| THE TASK |
With the pictures left out, write every entry down exactly.
Start of TASK MATERIAL
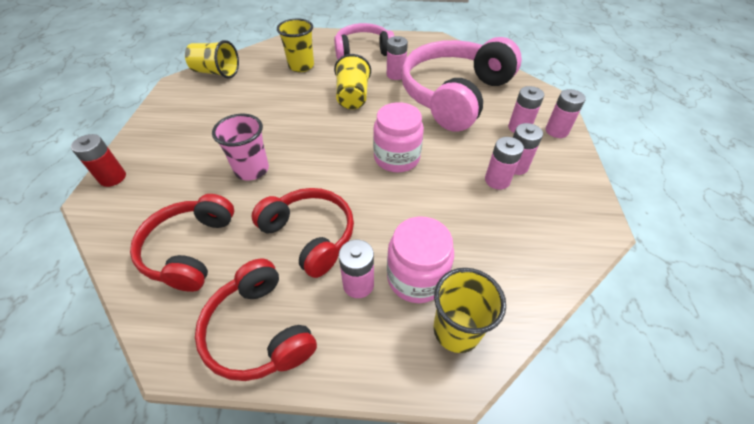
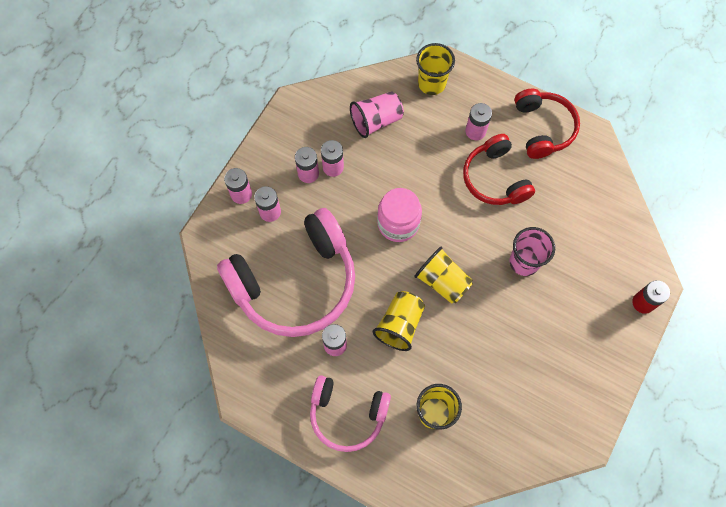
camera: 155 degrees left, 20 degrees up
red headphones [130,194,234,292] -> none
yellow cup [185,40,239,79] -> yellow cup moved to [414,247,473,304]
pink jar [387,216,454,303] -> none
none -> pink cup [350,91,404,138]

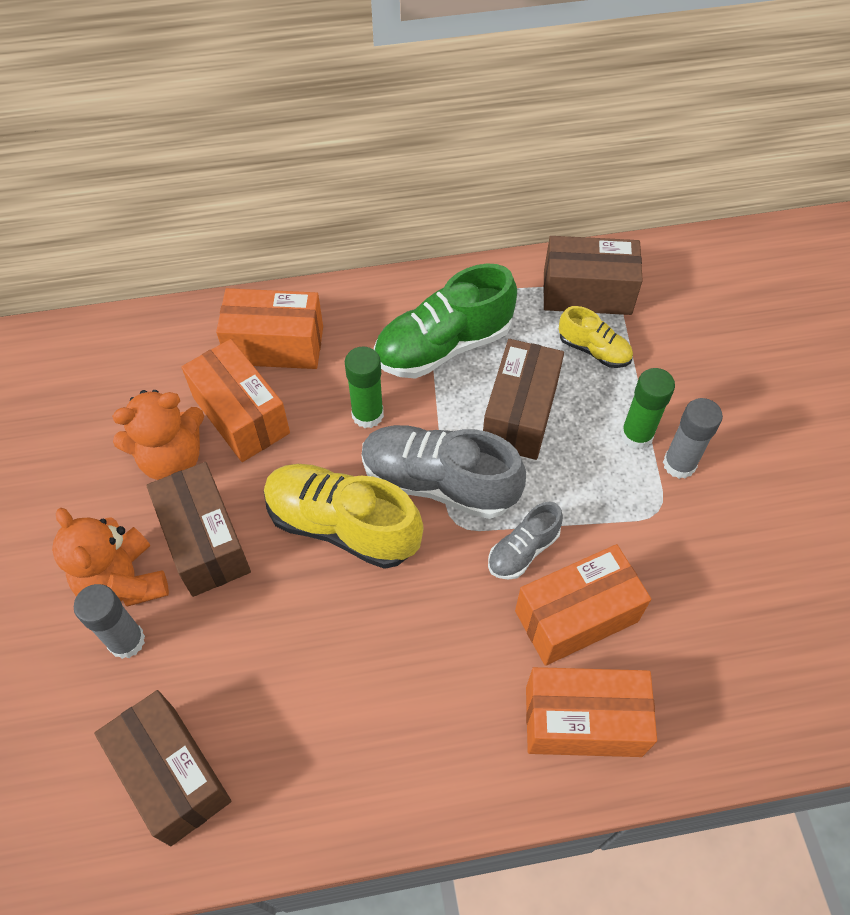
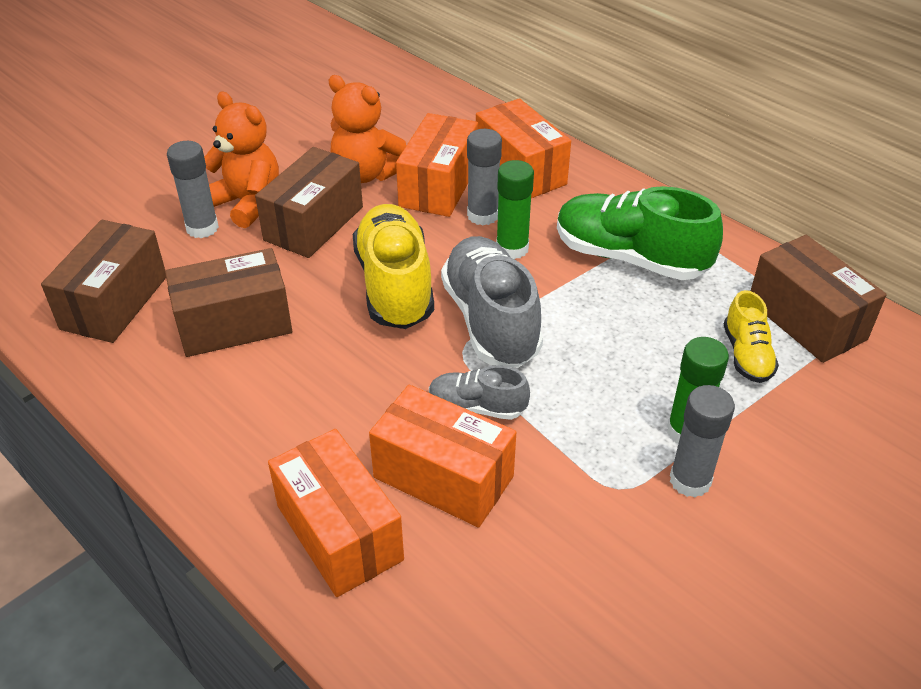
camera: 55 degrees right, 15 degrees down
orange teddy bear [52,508,169,606] -> orange teddy bear turned 105 degrees clockwise [204,92,279,228]
brown box [483,339,564,460] -> brown box moved to [165,248,292,357]
none -> grey glue stick [467,129,502,225]

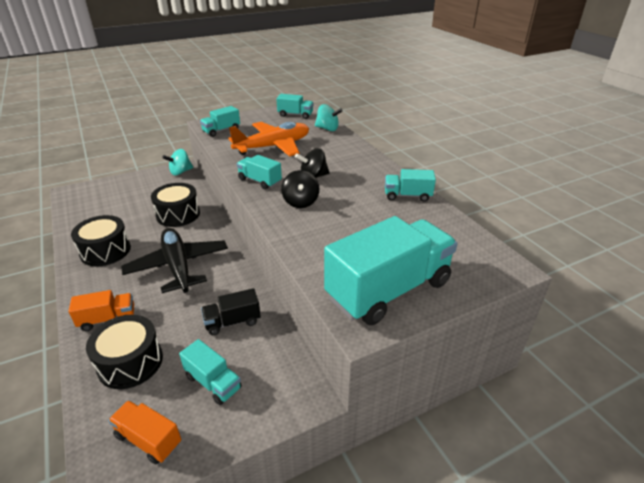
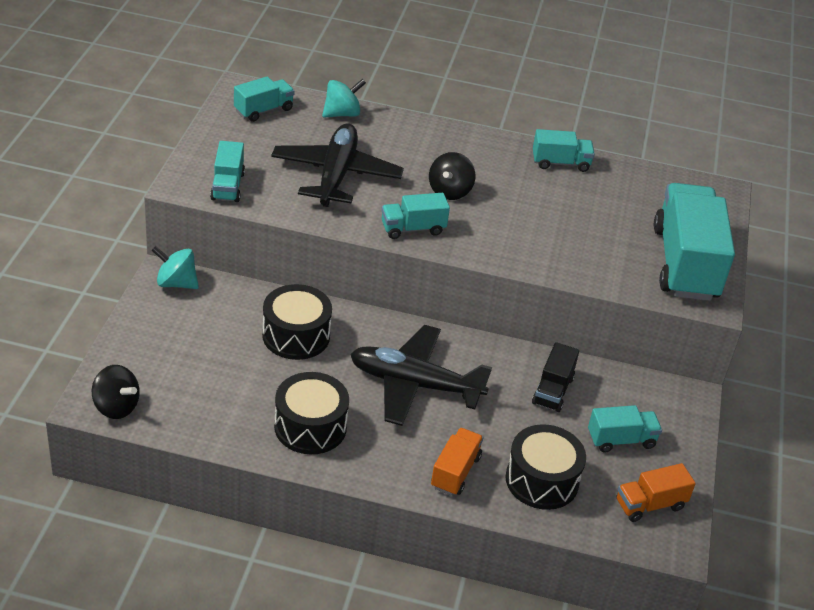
camera: 55 degrees left, 5 degrees up
turquoise spinning top [162,149,193,175] -> turquoise spinning top turned 105 degrees clockwise [152,246,199,289]
orange plane [228,122,309,156] -> black plane [271,123,404,207]
black spinning top [281,170,319,208] -> black spinning top moved to [92,365,140,419]
turquoise truck [385,169,436,202] -> turquoise truck turned 135 degrees counterclockwise [533,129,595,172]

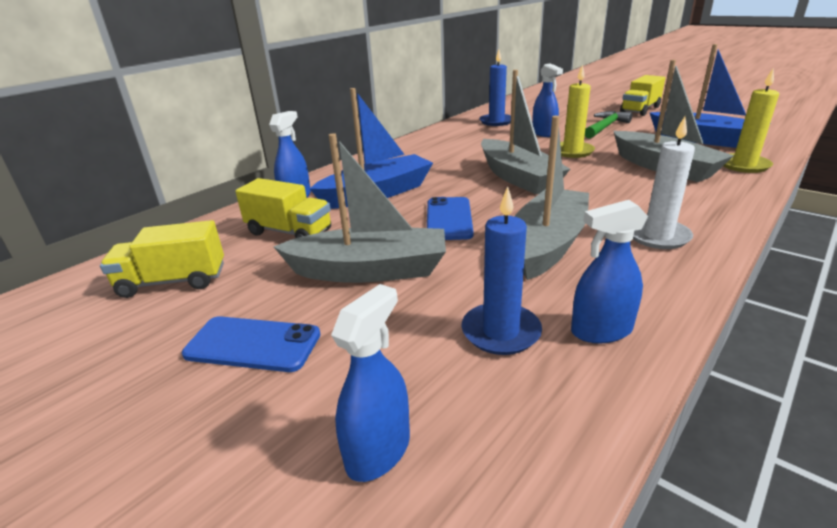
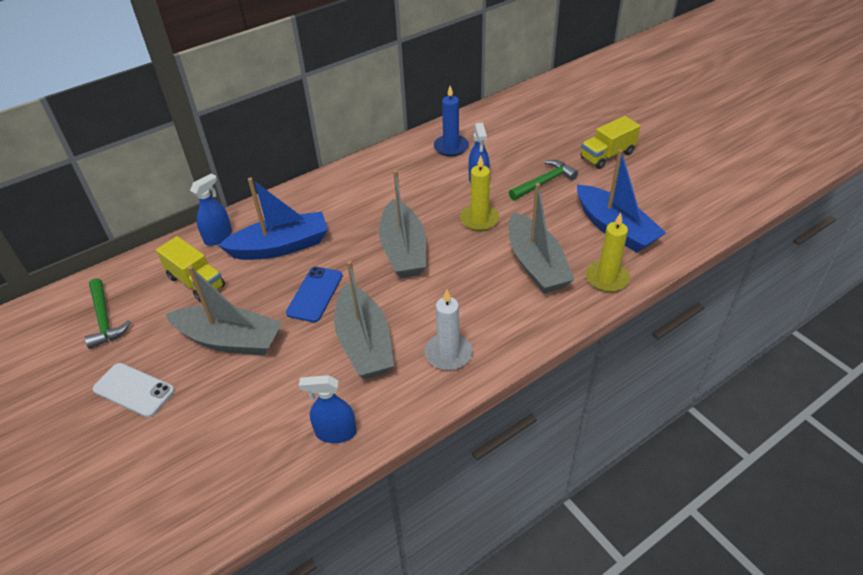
camera: 15 degrees right, 15 degrees up
yellow truck [100,220,224,298] -> green hammer [84,278,131,349]
blue phone [182,316,320,372] -> white phone [92,363,175,418]
blue spray bottle [331,284,410,482] -> none
blue candle [461,186,542,355] -> none
grey boat [514,116,589,280] -> grey boat turned 120 degrees clockwise [334,260,394,379]

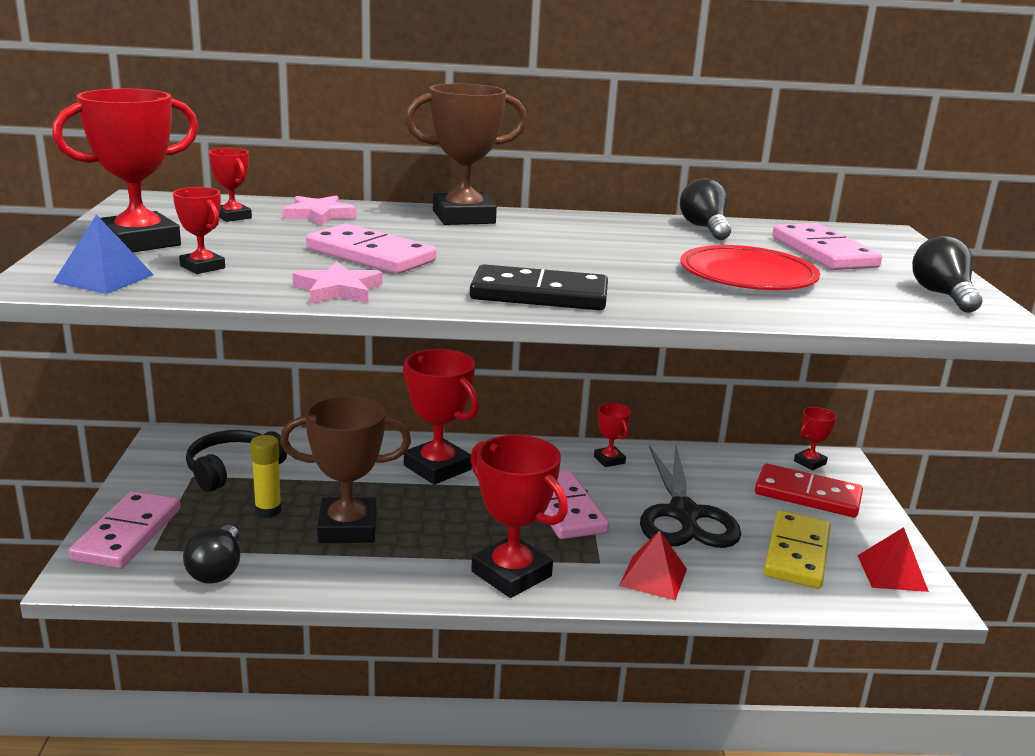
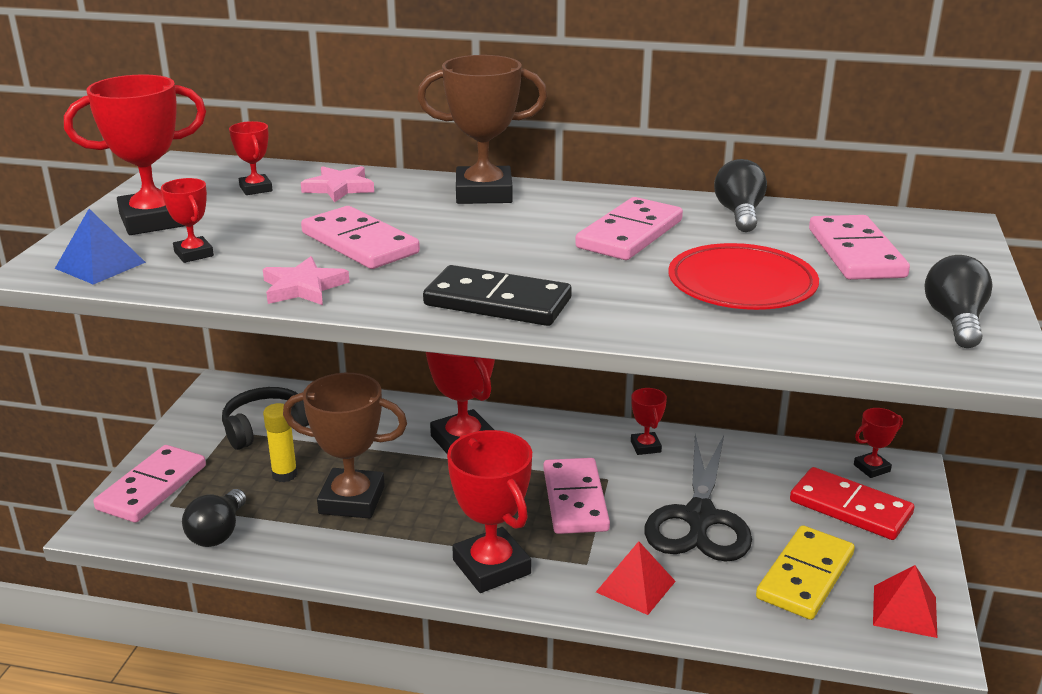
camera: 15 degrees right, 5 degrees up
none -> pink domino [575,197,683,260]

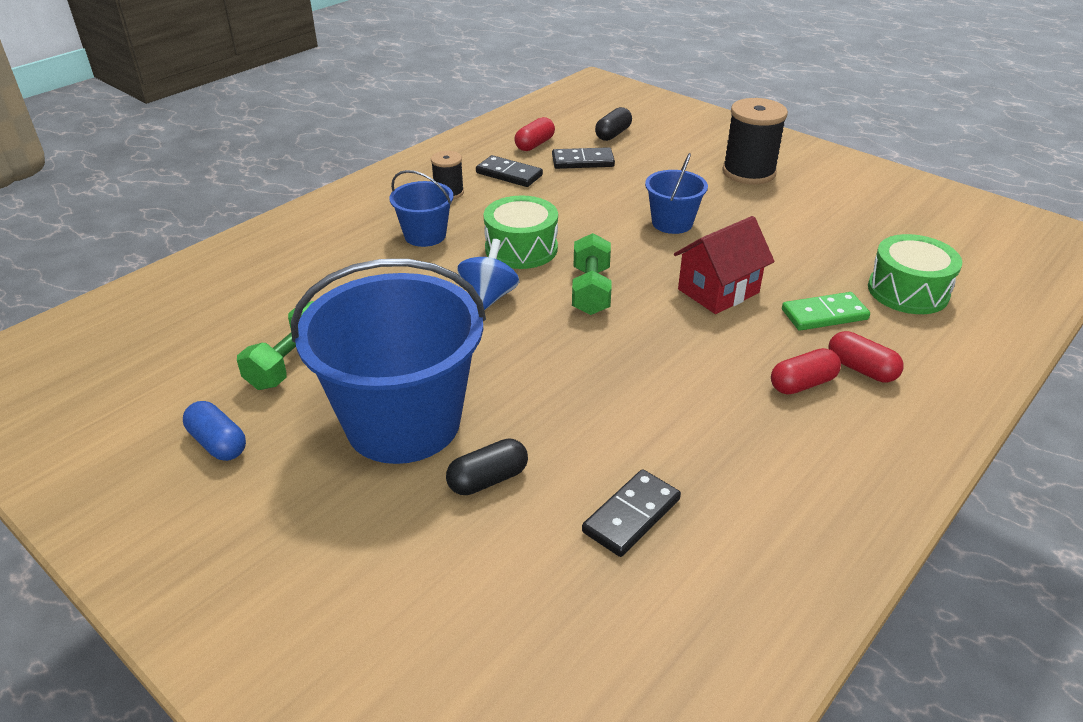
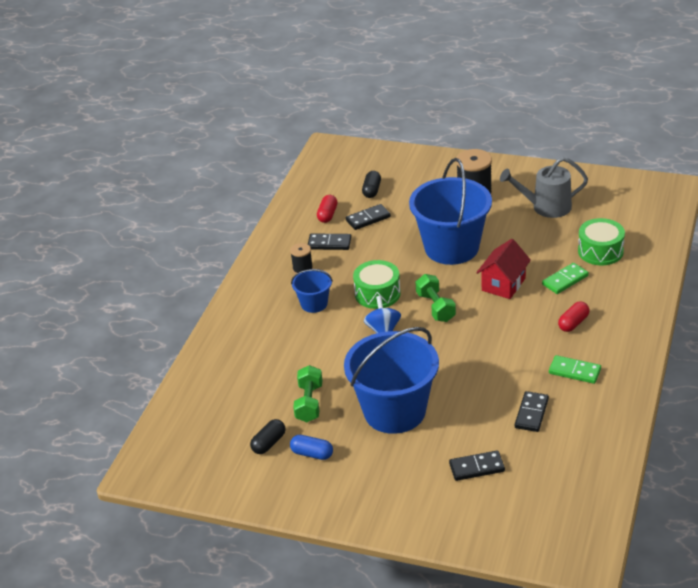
camera: 20 degrees left, 0 degrees up
black capsule [446,438,528,495] -> black capsule moved to [250,419,285,454]
blue bucket [645,153,708,234] -> blue bucket [409,158,492,265], size x2.10
red capsule [828,331,904,382] -> none
none -> black domino [449,451,505,481]
none -> grey watering can [500,157,588,218]
none -> green domino [549,355,601,384]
End of TASK MATERIAL
| ANSWER TO THIS TASK |
camera: 155 degrees left, 20 degrees up
red headphones [130,194,234,292] -> none
yellow cup [185,40,239,79] -> yellow cup moved to [414,247,473,304]
pink jar [387,216,454,303] -> none
none -> pink cup [350,91,404,138]

camera: 55 degrees right, 15 degrees down
orange teddy bear [52,508,169,606] -> orange teddy bear turned 105 degrees clockwise [204,92,279,228]
brown box [483,339,564,460] -> brown box moved to [165,248,292,357]
none -> grey glue stick [467,129,502,225]

camera: 55 degrees left, 5 degrees up
turquoise spinning top [162,149,193,175] -> turquoise spinning top turned 105 degrees clockwise [152,246,199,289]
orange plane [228,122,309,156] -> black plane [271,123,404,207]
black spinning top [281,170,319,208] -> black spinning top moved to [92,365,140,419]
turquoise truck [385,169,436,202] -> turquoise truck turned 135 degrees counterclockwise [533,129,595,172]

camera: 15 degrees right, 15 degrees up
yellow truck [100,220,224,298] -> green hammer [84,278,131,349]
blue phone [182,316,320,372] -> white phone [92,363,175,418]
blue spray bottle [331,284,410,482] -> none
blue candle [461,186,542,355] -> none
grey boat [514,116,589,280] -> grey boat turned 120 degrees clockwise [334,260,394,379]

camera: 15 degrees right, 5 degrees up
none -> pink domino [575,197,683,260]

camera: 20 degrees left, 0 degrees up
black capsule [446,438,528,495] -> black capsule moved to [250,419,285,454]
blue bucket [645,153,708,234] -> blue bucket [409,158,492,265], size x2.10
red capsule [828,331,904,382] -> none
none -> black domino [449,451,505,481]
none -> grey watering can [500,157,588,218]
none -> green domino [549,355,601,384]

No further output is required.